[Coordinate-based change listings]
☆ ☆ ☆ ☆ ☆ ☆ ☆

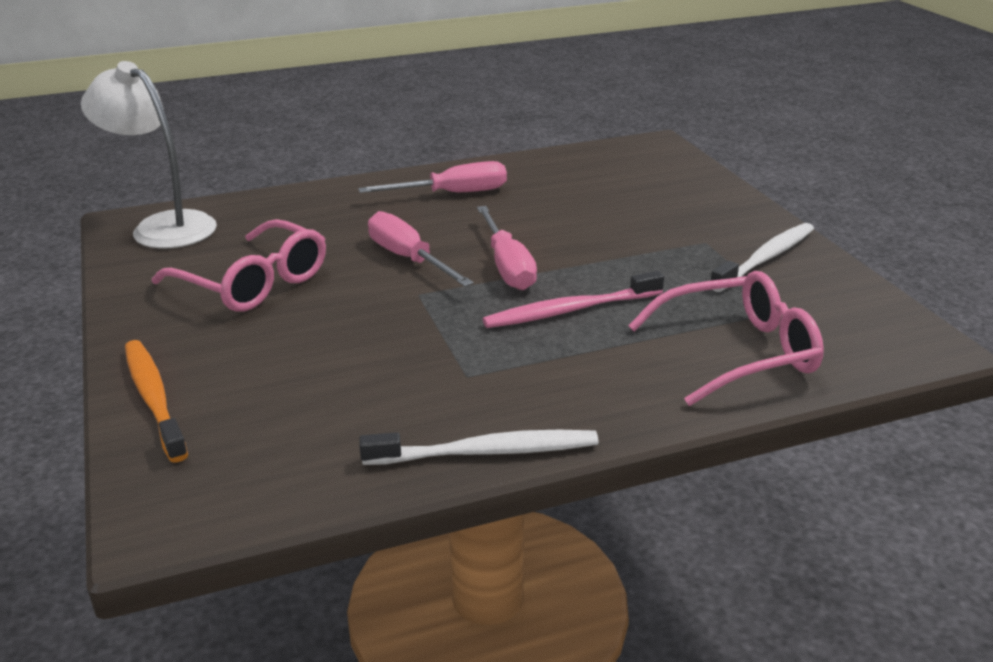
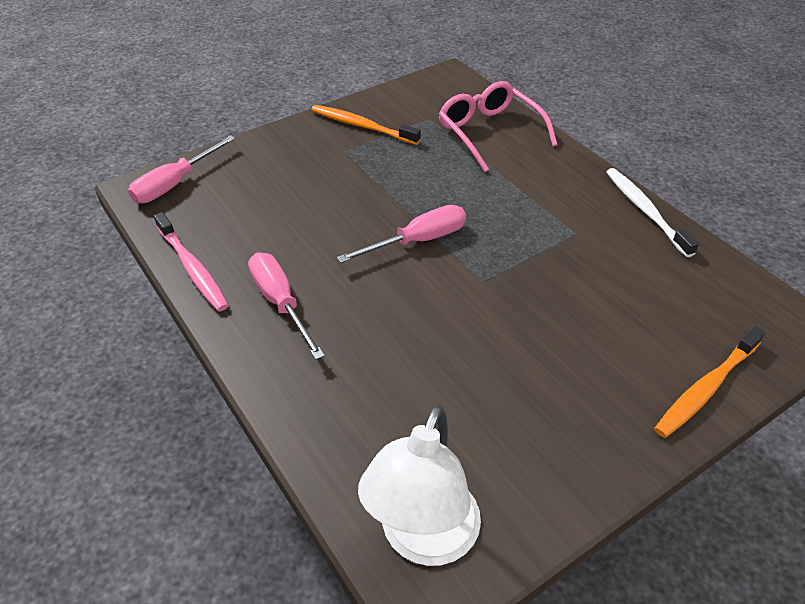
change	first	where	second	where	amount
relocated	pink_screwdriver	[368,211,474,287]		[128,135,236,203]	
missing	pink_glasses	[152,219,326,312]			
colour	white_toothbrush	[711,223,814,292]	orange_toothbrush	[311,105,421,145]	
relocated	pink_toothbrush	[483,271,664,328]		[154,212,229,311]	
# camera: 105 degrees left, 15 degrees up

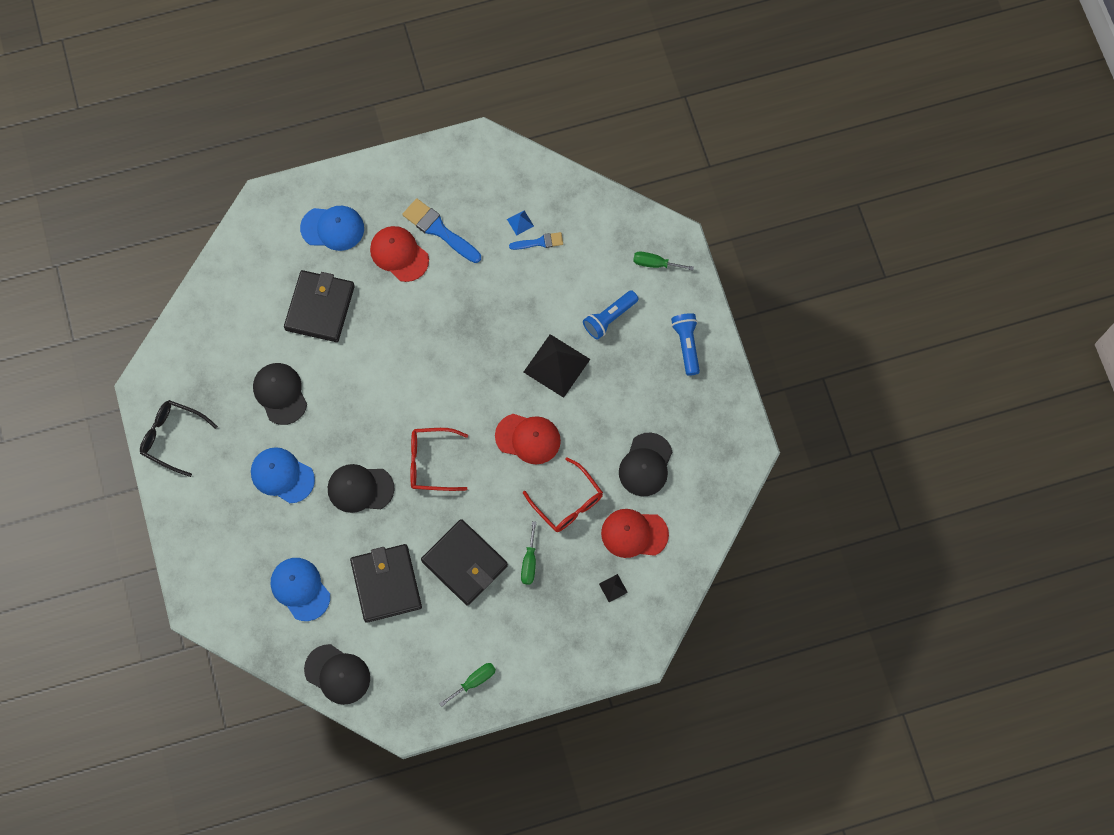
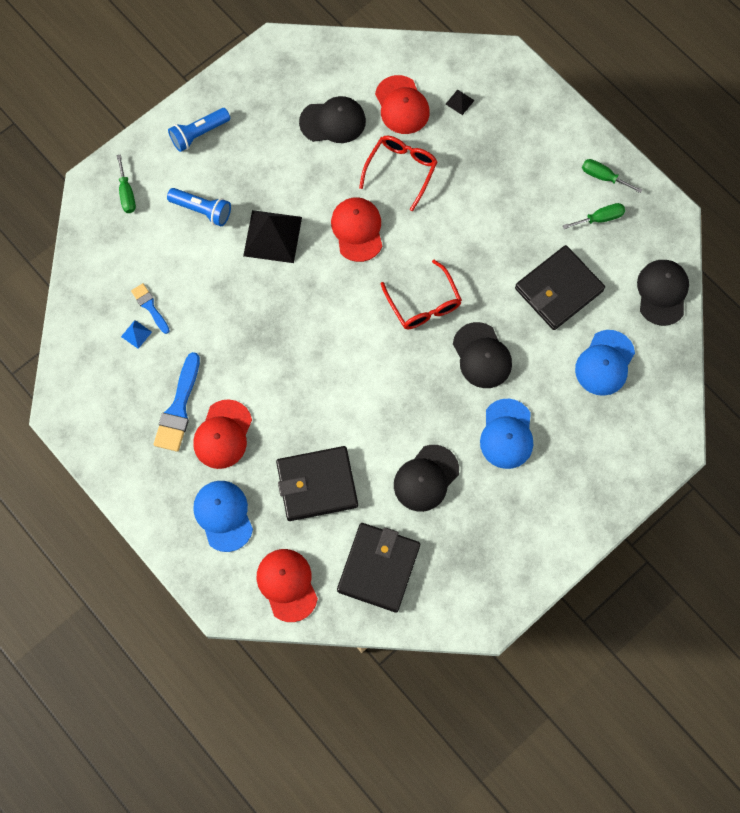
change	first	where	second	where	amount
missing	black_glasses	[140,400,218,477]			
relocated	black_wallet	[421,519,508,606]		[337,523,420,613]	
relocated	green_screwdriver	[521,521,536,585]		[563,203,625,229]	
appeared			red_cap	[257,549,318,622]	
# camera: 115 degrees left, 0 degrees up

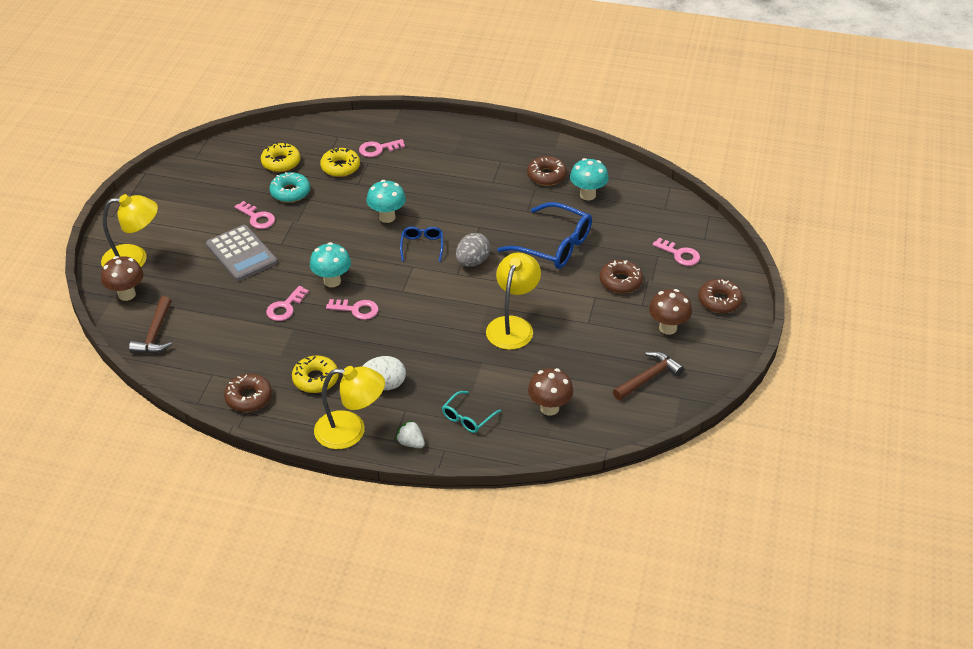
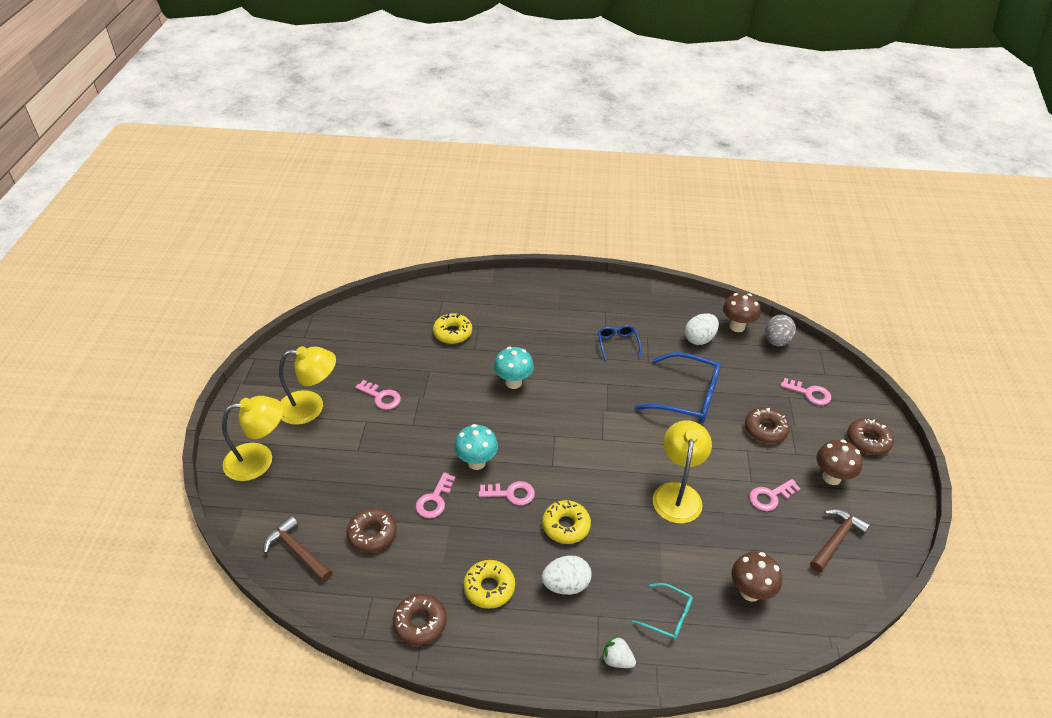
change	first	where	second	where	amount
relocated	pink_key	[359,139,405,157]		[749,479,801,511]	
relocated	yellow_donut	[261,142,300,172]		[542,500,591,544]	
relocated	brown_donut	[527,156,567,186]		[347,508,397,552]	
exchanged	turquoise_mushroom	[570,158,609,200]	white_egg	[685,313,719,345]	
missing	turquoise_donut	[269,172,310,203]			
missing	grey_calculator	[206,225,277,281]			
relocated	blue_glasses	[400,227,443,262]		[598,325,641,361]	
relocated	grey_egg	[456,233,490,267]		[766,315,796,347]	
relocated	brown_mushroom	[101,256,144,301]		[723,293,760,332]	
spun	brown_hammer	[129,296,172,354]		[264,516,333,583]	135 degrees clockwise
relocated	yellow_lamp	[314,366,385,449]		[279,346,336,425]	
spun	turquoise_glasses	[442,391,501,433]		[632,583,693,640]	90 degrees counterclockwise
# camera: 10 degrees left, 0 degrees up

☆ ☆ ☆ ☆ ☆ ☆ ☆

## What you have to do
From the first line to the last, retype the data exactly, but omit every image.

## Answer box
change	first	where	second	where	amount
relocated	pink_screwdriver	[368,211,474,287]		[128,135,236,203]	
missing	pink_glasses	[152,219,326,312]			
colour	white_toothbrush	[711,223,814,292]	orange_toothbrush	[311,105,421,145]	
relocated	pink_toothbrush	[483,271,664,328]		[154,212,229,311]	
# camera: 105 degrees left, 15 degrees up

change	first	where	second	where	amount
missing	black_glasses	[140,400,218,477]			
relocated	black_wallet	[421,519,508,606]		[337,523,420,613]	
relocated	green_screwdriver	[521,521,536,585]		[563,203,625,229]	
appeared			red_cap	[257,549,318,622]	
# camera: 115 degrees left, 0 degrees up

change	first	where	second	where	amount
relocated	pink_key	[359,139,405,157]		[749,479,801,511]	
relocated	yellow_donut	[261,142,300,172]		[542,500,591,544]	
relocated	brown_donut	[527,156,567,186]		[347,508,397,552]	
exchanged	turquoise_mushroom	[570,158,609,200]	white_egg	[685,313,719,345]	
missing	turquoise_donut	[269,172,310,203]			
missing	grey_calculator	[206,225,277,281]			
relocated	blue_glasses	[400,227,443,262]		[598,325,641,361]	
relocated	grey_egg	[456,233,490,267]		[766,315,796,347]	
relocated	brown_mushroom	[101,256,144,301]		[723,293,760,332]	
spun	brown_hammer	[129,296,172,354]		[264,516,333,583]	135 degrees clockwise
relocated	yellow_lamp	[314,366,385,449]		[279,346,336,425]	
spun	turquoise_glasses	[442,391,501,433]		[632,583,693,640]	90 degrees counterclockwise
# camera: 10 degrees left, 0 degrees up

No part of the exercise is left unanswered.